[Input data]
-------------------------

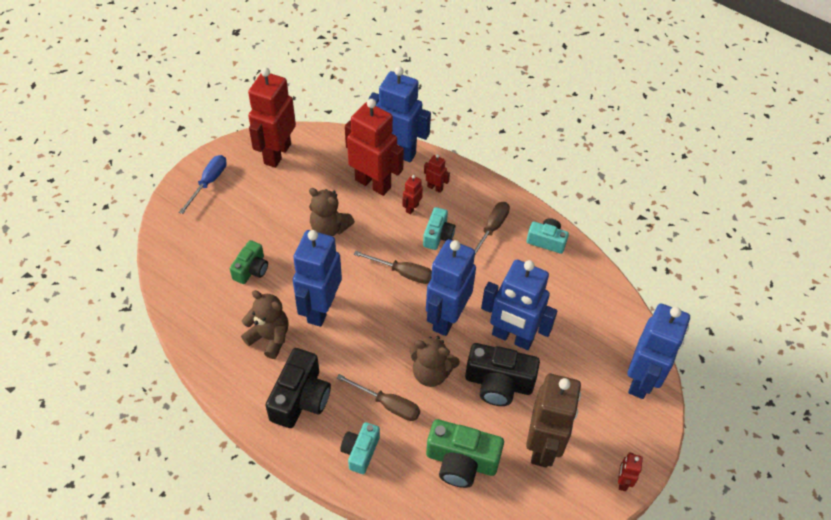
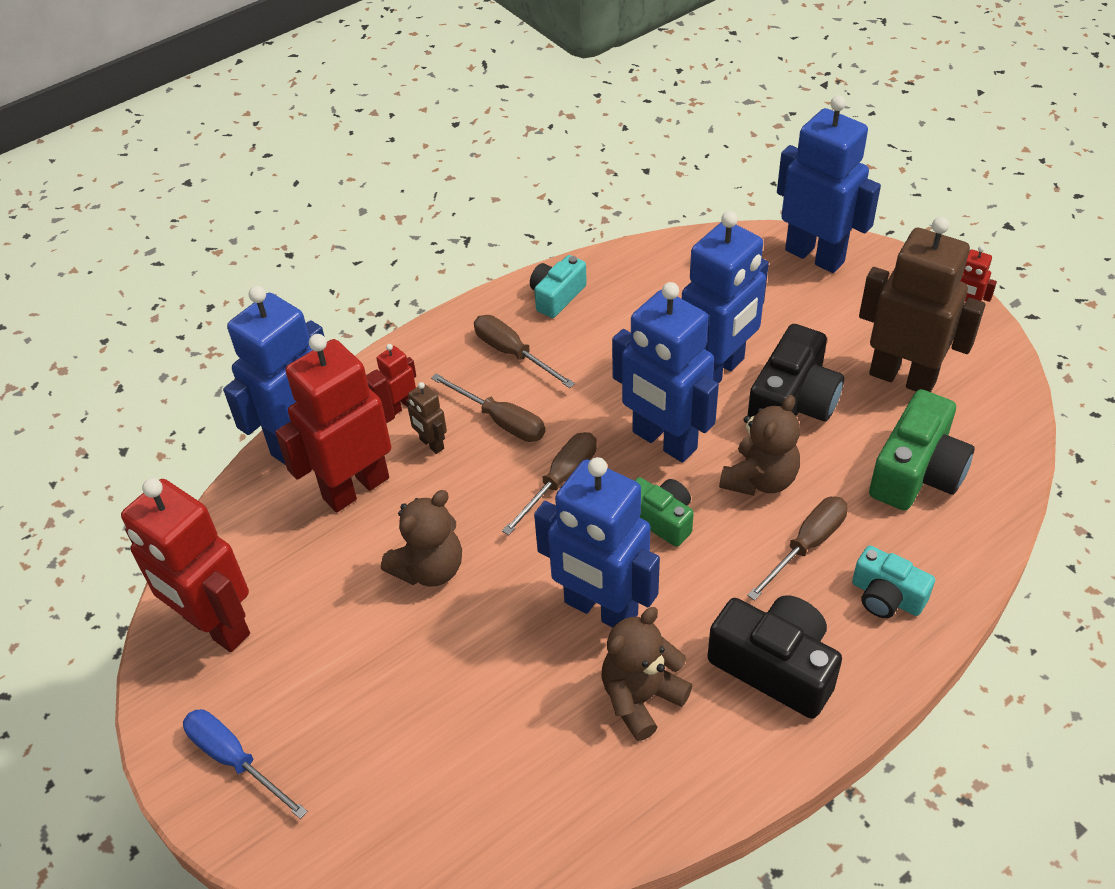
camera: 70 degrees left, 5 degrees down
(251, 269) = (480, 708): green camera -> green camera (661, 519)
(412, 208) = (431, 444): red robot -> brown robot
(438, 235) = (501, 421): turquoise camera -> brown screwdriver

-------------------------

[What to do] Without the pictures, repeat the listing word for word.

[Your solution]
camera: 70 degrees left, 5 degrees down
(251, 269) = (480, 708): green camera -> green camera (661, 519)
(412, 208) = (431, 444): red robot -> brown robot
(438, 235) = (501, 421): turquoise camera -> brown screwdriver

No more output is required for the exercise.